## Work to be completed
Print out the data precisely as it appears here, with no pictures.

START Extracted data

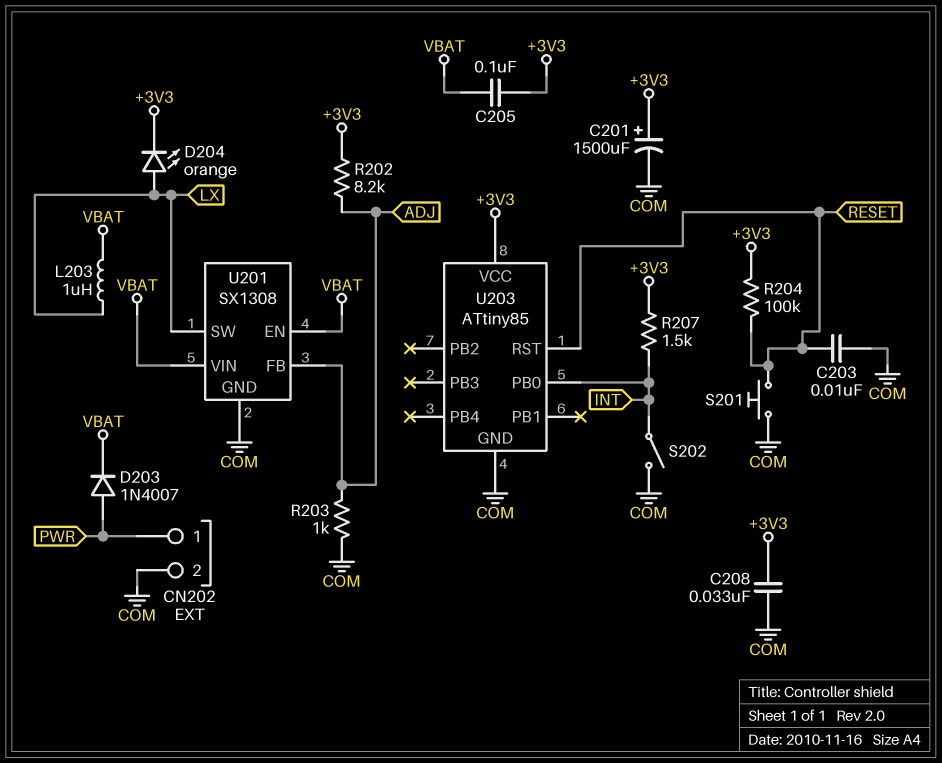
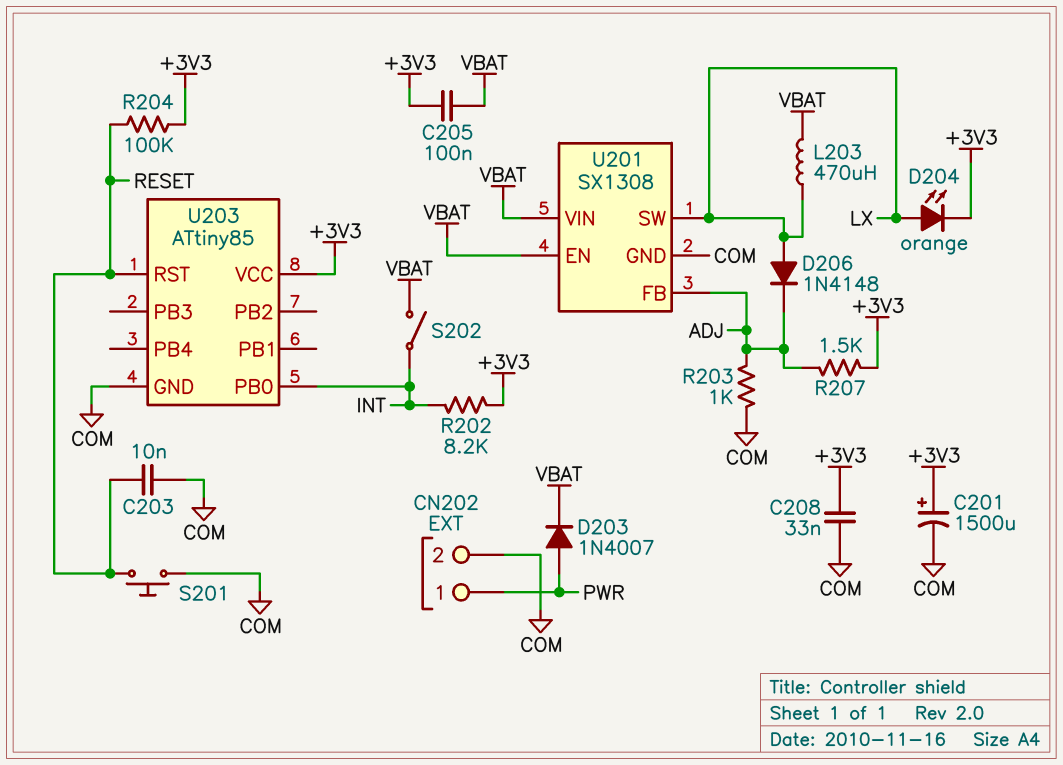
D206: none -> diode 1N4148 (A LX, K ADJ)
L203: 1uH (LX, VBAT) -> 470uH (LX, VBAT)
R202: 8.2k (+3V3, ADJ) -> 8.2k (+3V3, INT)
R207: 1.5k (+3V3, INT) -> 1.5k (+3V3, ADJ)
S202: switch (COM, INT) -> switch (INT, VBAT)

END Extracted data

## Written answer
D206: none -> diode 1N4148 (A LX, K ADJ)
L203: 1uH (LX, VBAT) -> 470uH (LX, VBAT)
R202: 8.2k (+3V3, ADJ) -> 8.2k (+3V3, INT)
R207: 1.5k (+3V3, INT) -> 1.5k (+3V3, ADJ)
S202: switch (COM, INT) -> switch (INT, VBAT)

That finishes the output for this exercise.